Reproduce only what runs from the line containing "C3: 33nF (D0, GND) -> none" to the line containing "S2: switch (D0, GND) -> switch (GND, SEL1)" in the records below, inclusive. Keep it exact, and keep the pictures out.

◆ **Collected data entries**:
....

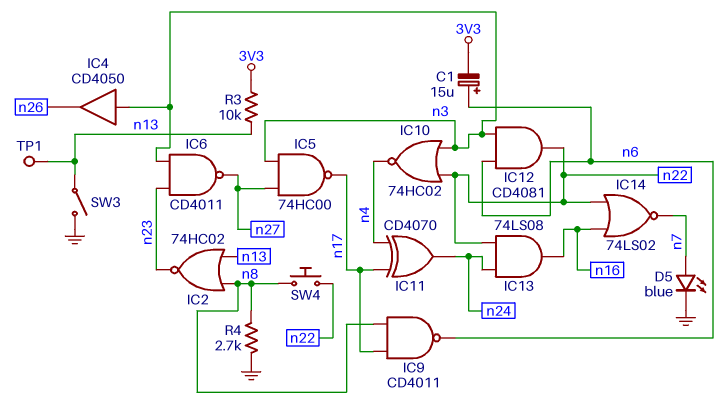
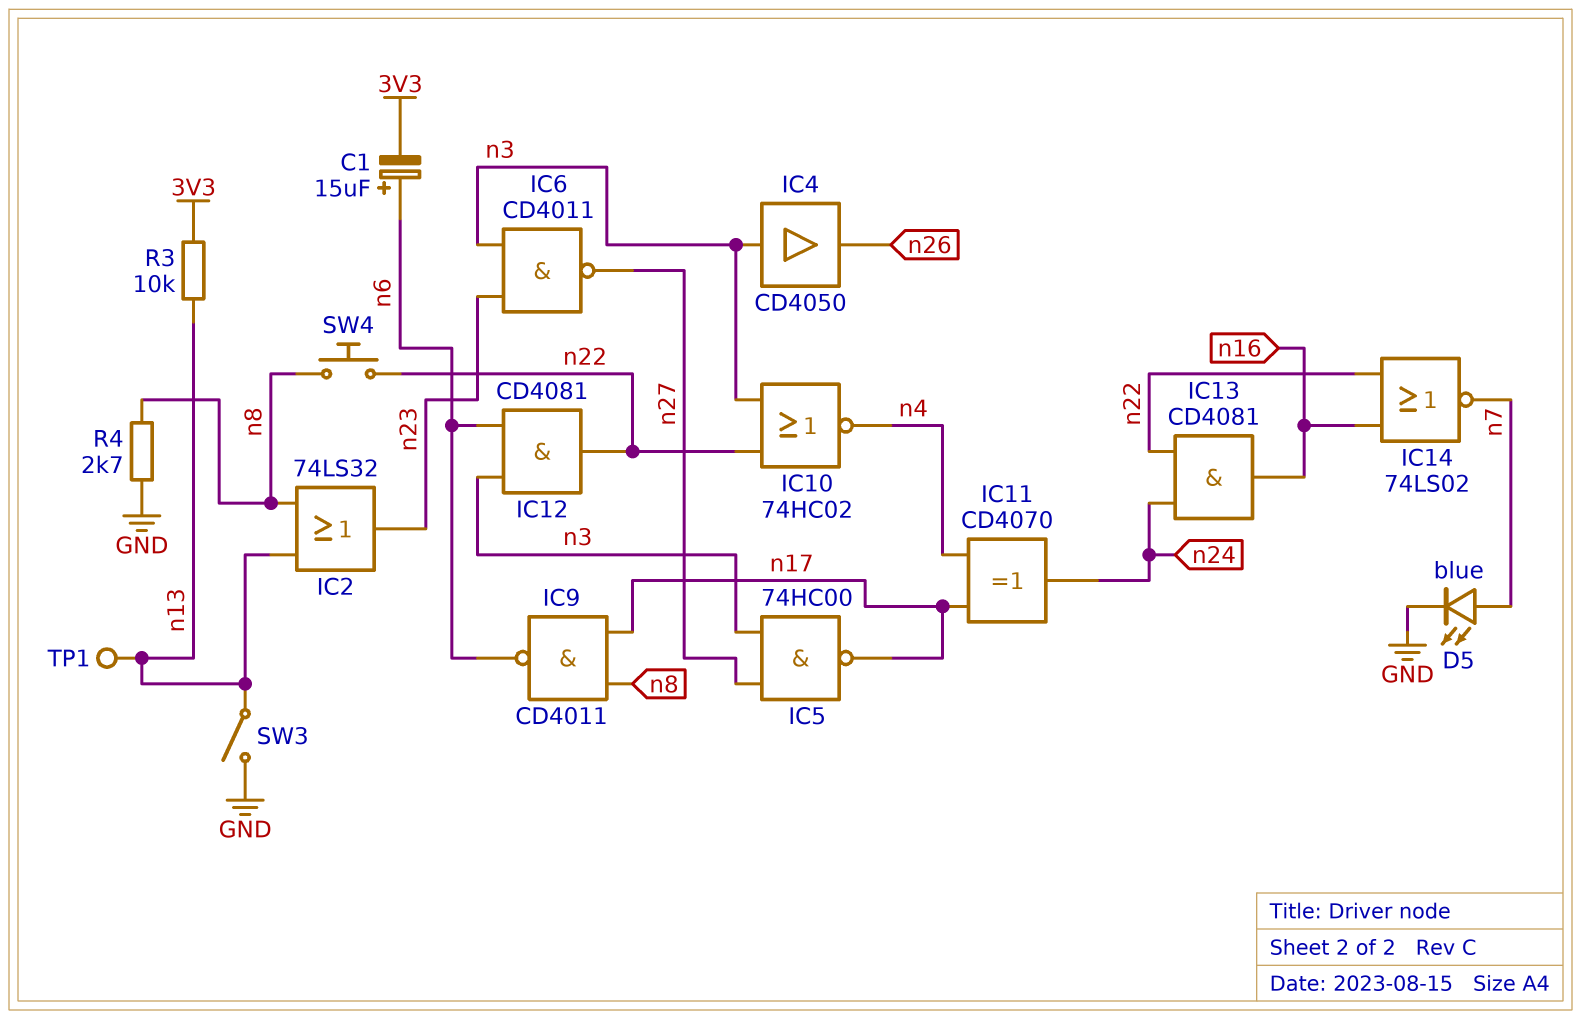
IC2: NOR 74HC02 (in n8, in n13, out n23) -> OR 74LS32 (in n8, in n13, out n23)
IC13: AND 74LS08 (in n22, in n24, out n16) -> AND CD4081 (in n22, in n24, out n16)

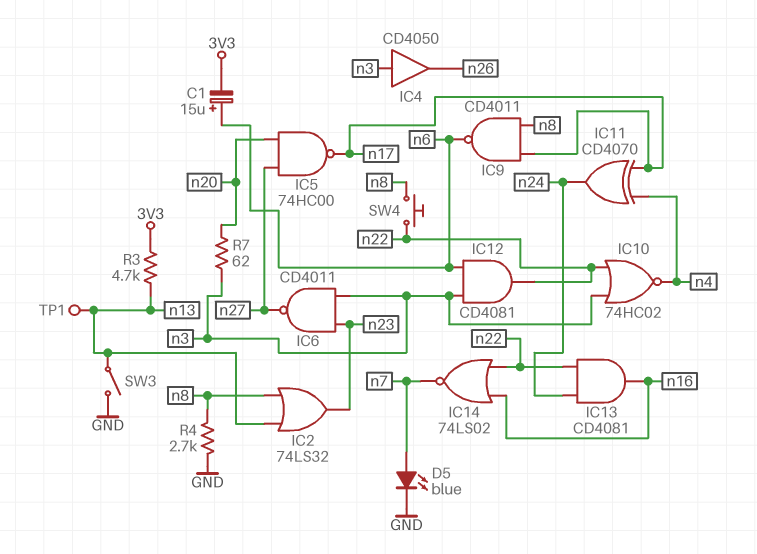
IC5: NAND 74HC00 (in n3, in n27, out n17) -> NAND 74HC00 (in n20, in n27, out n17)
R3: 10k (3V3, n13) -> 4.7k (3V3, n13)
R7: none -> 62 (n3, n20)

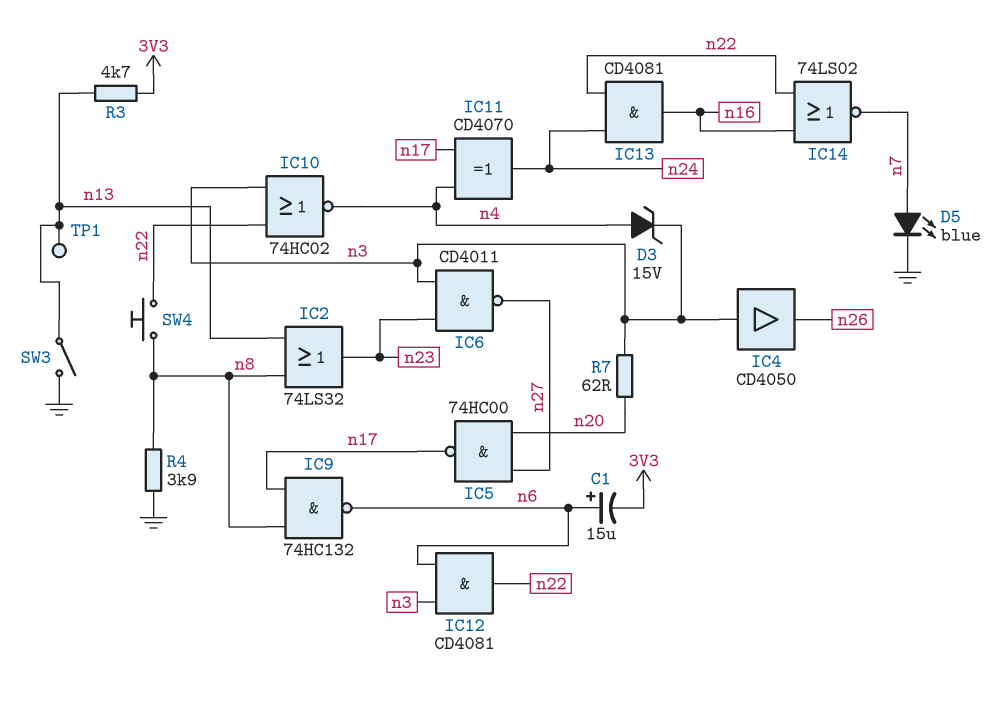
D3: none -> zener 15V (A n4, K n3)
IC9: NAND CD4011 (in n8, in n17, out n6) -> NAND 74HC132 (in n8, in n17, out n6)
R4: 2.7k (GND, n8) -> 3.9k (GND, n8)

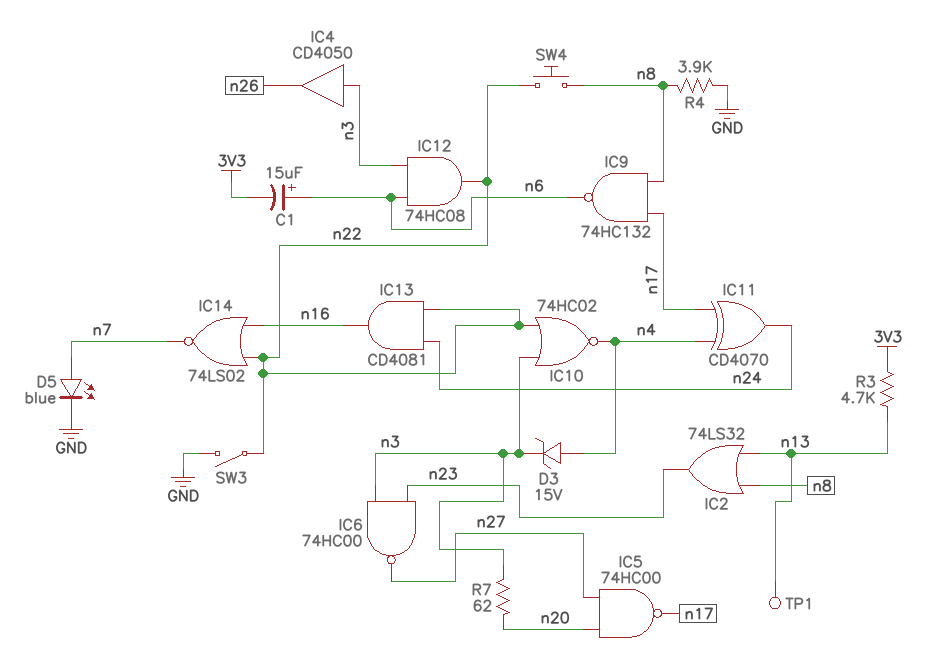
IC6: NAND CD4011 (in n3, in n23, out n27) -> NAND 74HC00 (in n3, in n23, out n27)
IC12: AND CD4081 (in n3, in n6, out n22) -> AND 74HC08 (in n3, in n6, out n22)
SW3: switch (GND, n13) -> switch (GND, n22)

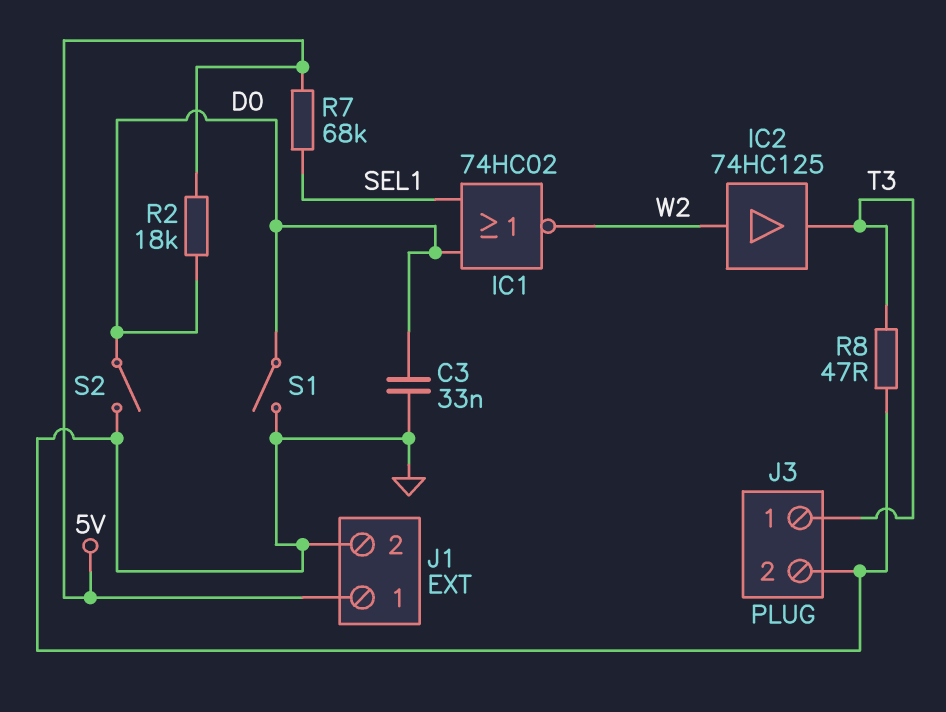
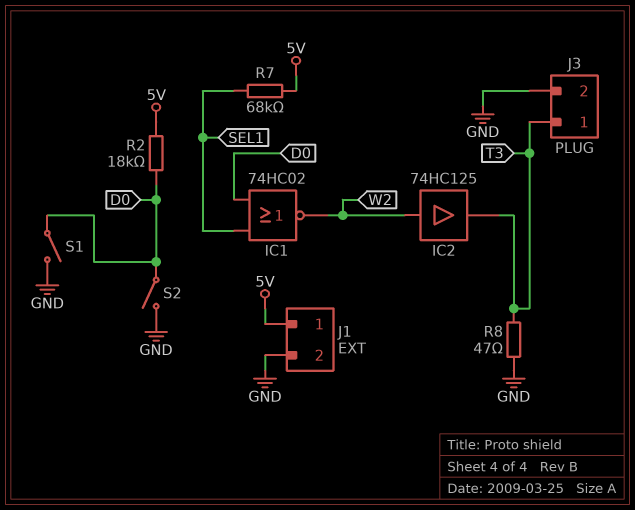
C3: 33nF (D0, GND) -> none

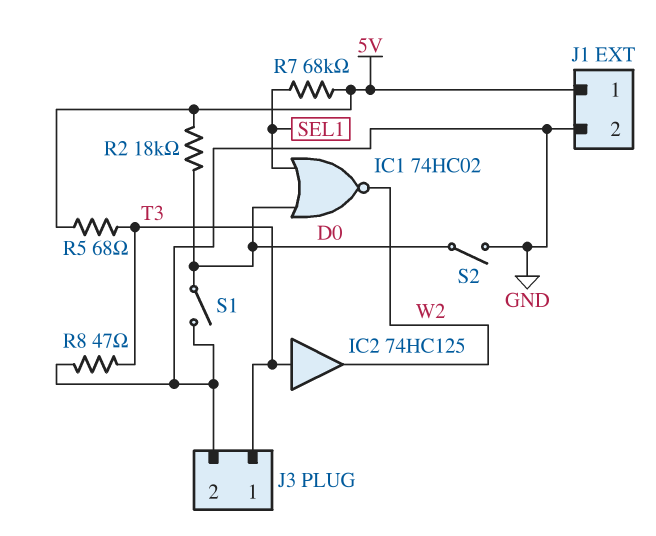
IC2: buffer 74HC125 (in W2, out T3) -> buffer 74HC125 (in T3, out W2)
R5: none -> 68 (5V, T3)

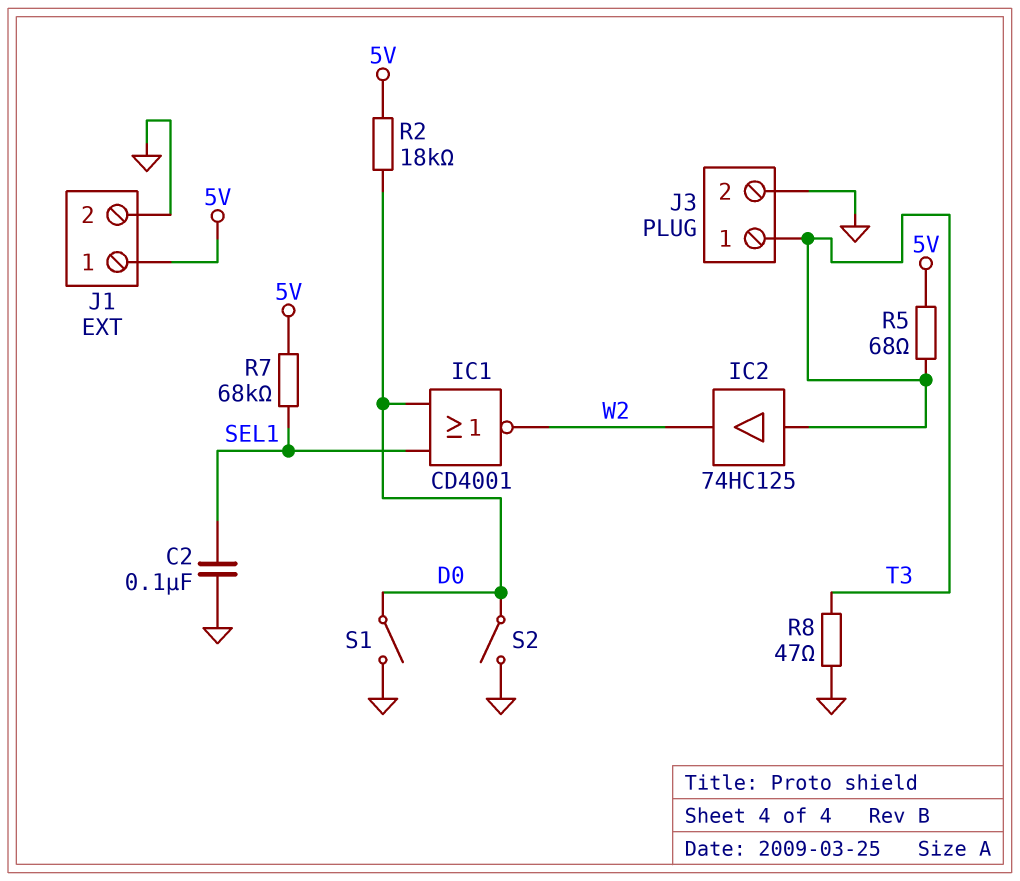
C2: none -> 100nF (GND, SEL1)
IC1: NOR 74HC02 (in D0, in SEL1, out W2) -> NOR CD4001 (in D0, in SEL1, out W2)

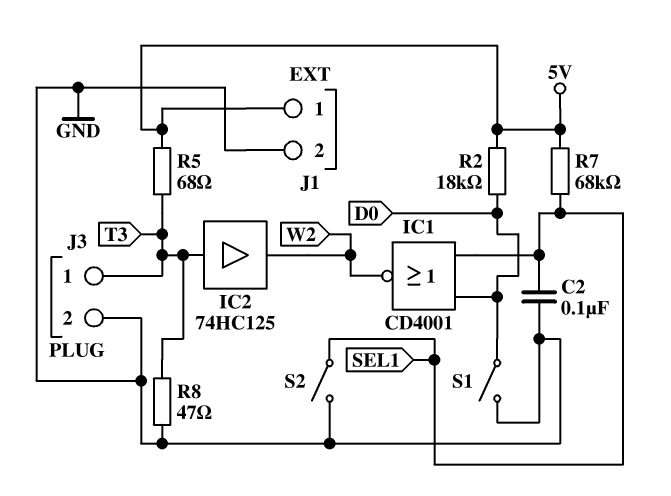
S2: switch (D0, GND) -> switch (GND, SEL1)

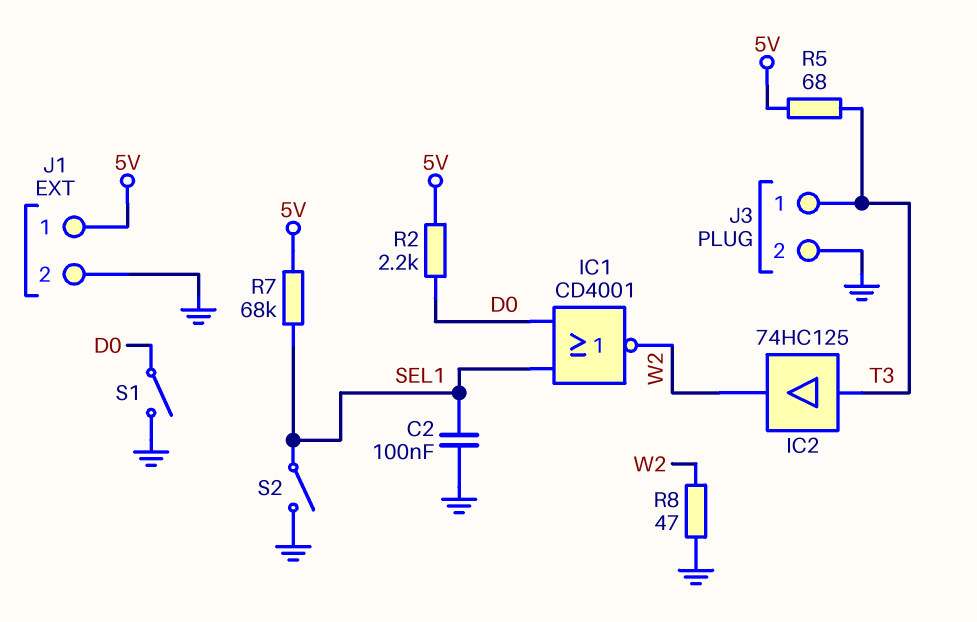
R2: 18k (5V, D0) -> 2.2k (5V, D0)
R8: 47 (GND, T3) -> 47 (GND, W2)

....

◆ **Exercise result**:
C3: 33nF (D0, GND) -> none

IC2: buffer 74HC125 (in W2, out T3) -> buffer 74HC125 (in T3, out W2)
R5: none -> 68 (5V, T3)

C2: none -> 100nF (GND, SEL1)
IC1: NOR 74HC02 (in D0, in SEL1, out W2) -> NOR CD4001 (in D0, in SEL1, out W2)

S2: switch (D0, GND) -> switch (GND, SEL1)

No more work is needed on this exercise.